The data must be given again exactly as written, with all images omitted.

Dataset entries
-=-=-=-=-
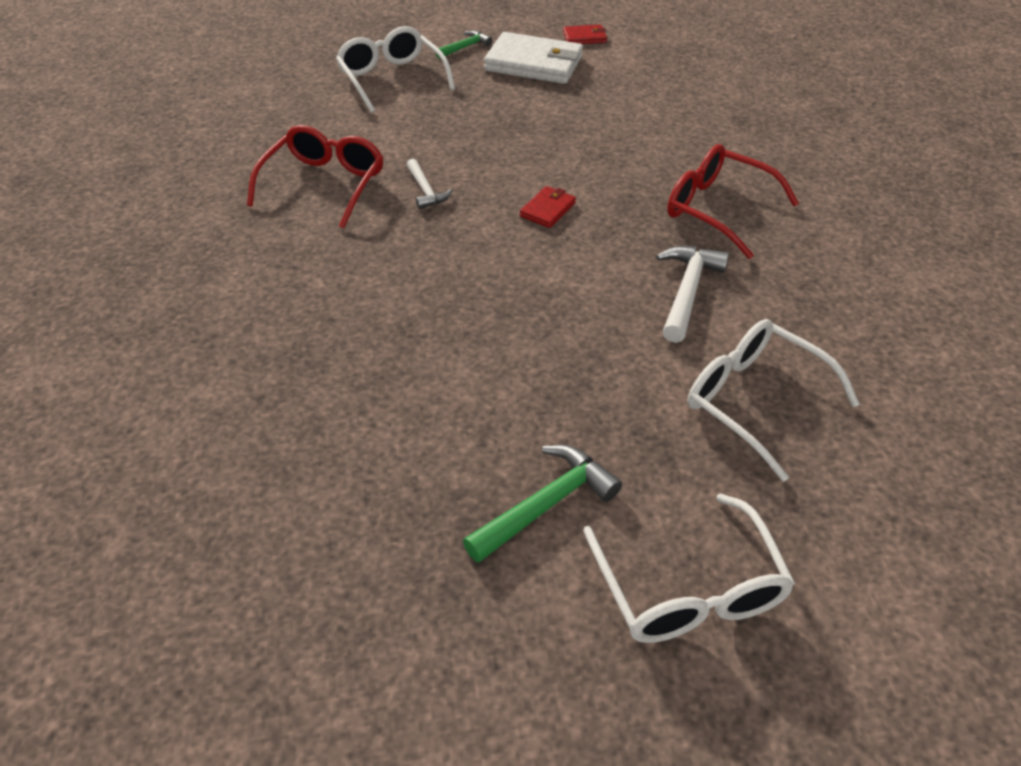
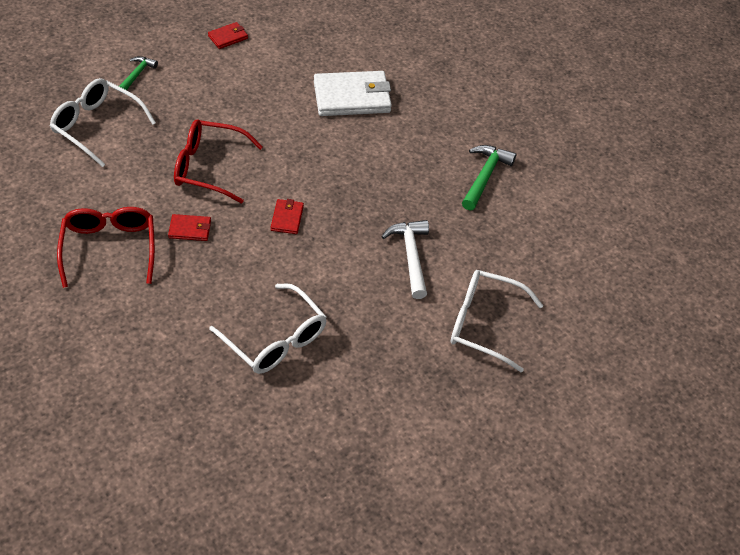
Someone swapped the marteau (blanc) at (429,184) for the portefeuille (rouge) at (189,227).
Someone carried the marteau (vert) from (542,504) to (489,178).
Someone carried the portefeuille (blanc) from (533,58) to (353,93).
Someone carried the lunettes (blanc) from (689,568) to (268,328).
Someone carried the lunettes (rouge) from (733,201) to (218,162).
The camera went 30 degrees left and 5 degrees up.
-=-=-=-=-
TASK SOLUTION:
Someone swapped the marteau (blanc) at (429,184) for the portefeuille (rouge) at (189,227).
Someone carried the marteau (vert) from (542,504) to (489,178).
Someone carried the portefeuille (blanc) from (533,58) to (353,93).
Someone carried the lunettes (blanc) from (689,568) to (268,328).
Someone carried the lunettes (rouge) from (733,201) to (218,162).
The camera went 30 degrees left and 5 degrees up.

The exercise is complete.